**Problem:** Within the listing, how many lines hold the word "building"? Give the number by itself.

**Records for this exercise:**
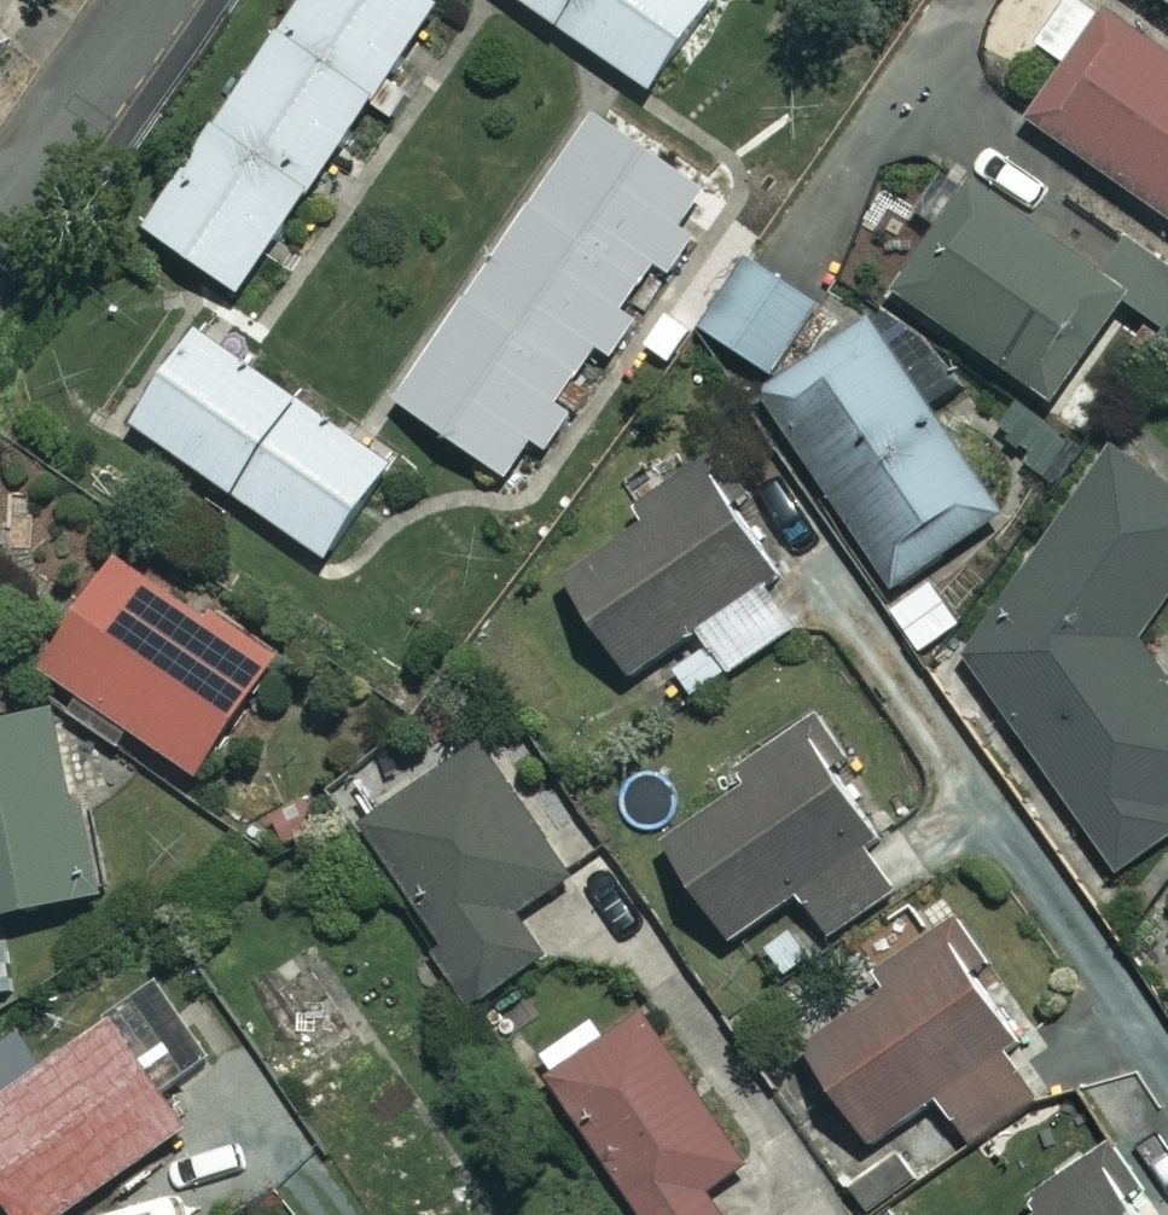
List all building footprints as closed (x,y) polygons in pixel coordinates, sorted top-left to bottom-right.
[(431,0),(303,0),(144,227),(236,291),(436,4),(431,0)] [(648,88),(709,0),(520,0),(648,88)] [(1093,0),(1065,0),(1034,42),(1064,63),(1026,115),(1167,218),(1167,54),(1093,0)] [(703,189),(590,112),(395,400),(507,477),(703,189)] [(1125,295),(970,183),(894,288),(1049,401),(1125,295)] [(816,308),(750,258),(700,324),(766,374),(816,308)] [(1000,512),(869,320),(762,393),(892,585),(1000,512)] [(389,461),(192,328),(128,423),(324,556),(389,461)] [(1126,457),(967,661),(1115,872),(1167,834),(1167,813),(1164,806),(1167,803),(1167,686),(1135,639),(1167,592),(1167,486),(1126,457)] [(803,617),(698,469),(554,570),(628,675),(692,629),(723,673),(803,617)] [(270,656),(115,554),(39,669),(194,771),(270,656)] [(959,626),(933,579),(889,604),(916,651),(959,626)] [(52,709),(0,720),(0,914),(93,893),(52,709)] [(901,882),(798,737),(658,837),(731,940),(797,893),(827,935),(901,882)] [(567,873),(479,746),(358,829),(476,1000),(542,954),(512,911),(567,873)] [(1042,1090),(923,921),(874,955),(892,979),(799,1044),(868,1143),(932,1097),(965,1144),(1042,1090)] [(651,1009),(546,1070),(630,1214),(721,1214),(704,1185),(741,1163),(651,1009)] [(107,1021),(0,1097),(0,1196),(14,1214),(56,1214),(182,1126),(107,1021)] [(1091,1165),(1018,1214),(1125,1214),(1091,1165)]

==

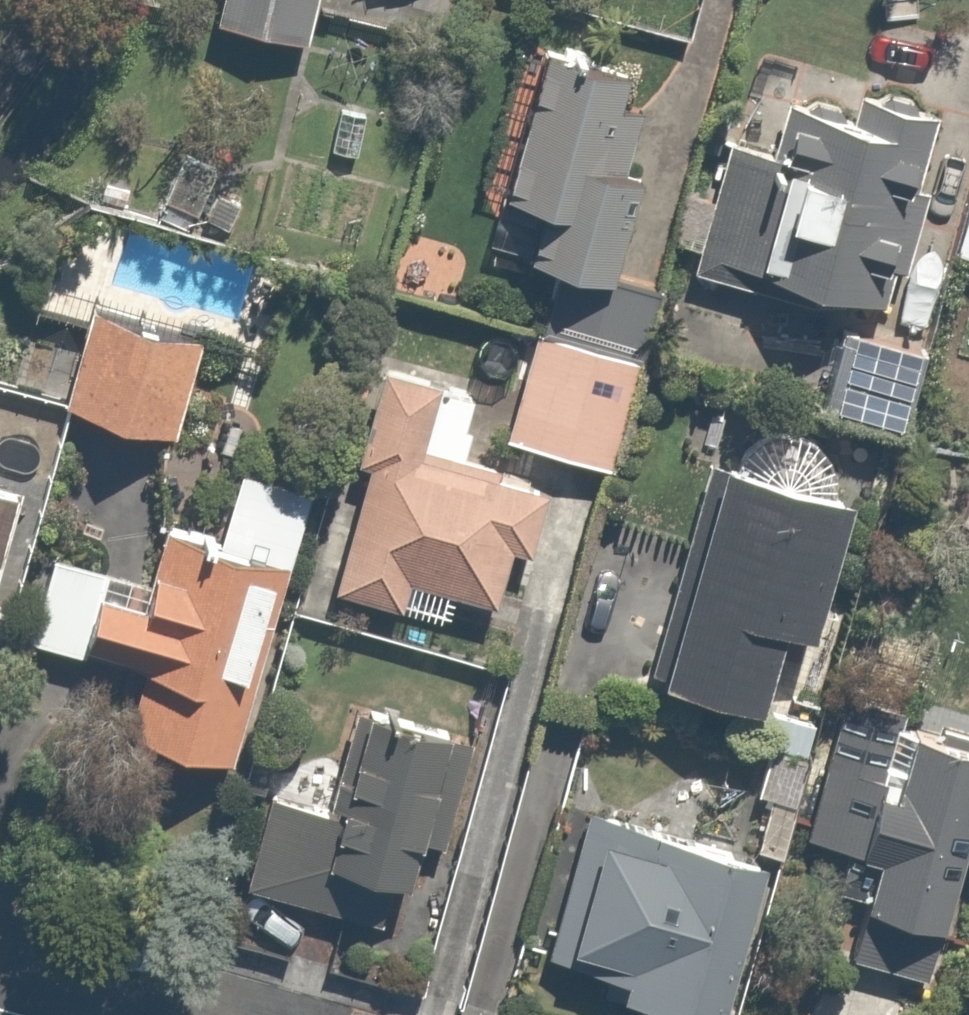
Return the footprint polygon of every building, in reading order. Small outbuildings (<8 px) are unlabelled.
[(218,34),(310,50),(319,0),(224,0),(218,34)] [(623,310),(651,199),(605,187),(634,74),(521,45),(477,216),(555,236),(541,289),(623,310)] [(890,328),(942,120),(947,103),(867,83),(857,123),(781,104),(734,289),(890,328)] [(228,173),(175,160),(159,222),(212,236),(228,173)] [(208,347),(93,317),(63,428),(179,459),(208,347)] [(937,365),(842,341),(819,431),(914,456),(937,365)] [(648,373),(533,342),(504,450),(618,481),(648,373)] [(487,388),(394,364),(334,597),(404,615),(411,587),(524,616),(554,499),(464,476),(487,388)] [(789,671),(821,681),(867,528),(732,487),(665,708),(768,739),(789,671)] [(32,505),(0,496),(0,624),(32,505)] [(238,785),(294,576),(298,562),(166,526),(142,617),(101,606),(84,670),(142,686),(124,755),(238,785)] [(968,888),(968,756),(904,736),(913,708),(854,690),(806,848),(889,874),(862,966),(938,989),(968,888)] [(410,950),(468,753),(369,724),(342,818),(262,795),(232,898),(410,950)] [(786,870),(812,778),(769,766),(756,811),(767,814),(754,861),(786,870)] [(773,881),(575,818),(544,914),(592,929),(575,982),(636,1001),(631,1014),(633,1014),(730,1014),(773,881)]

**Exercise solution:** 2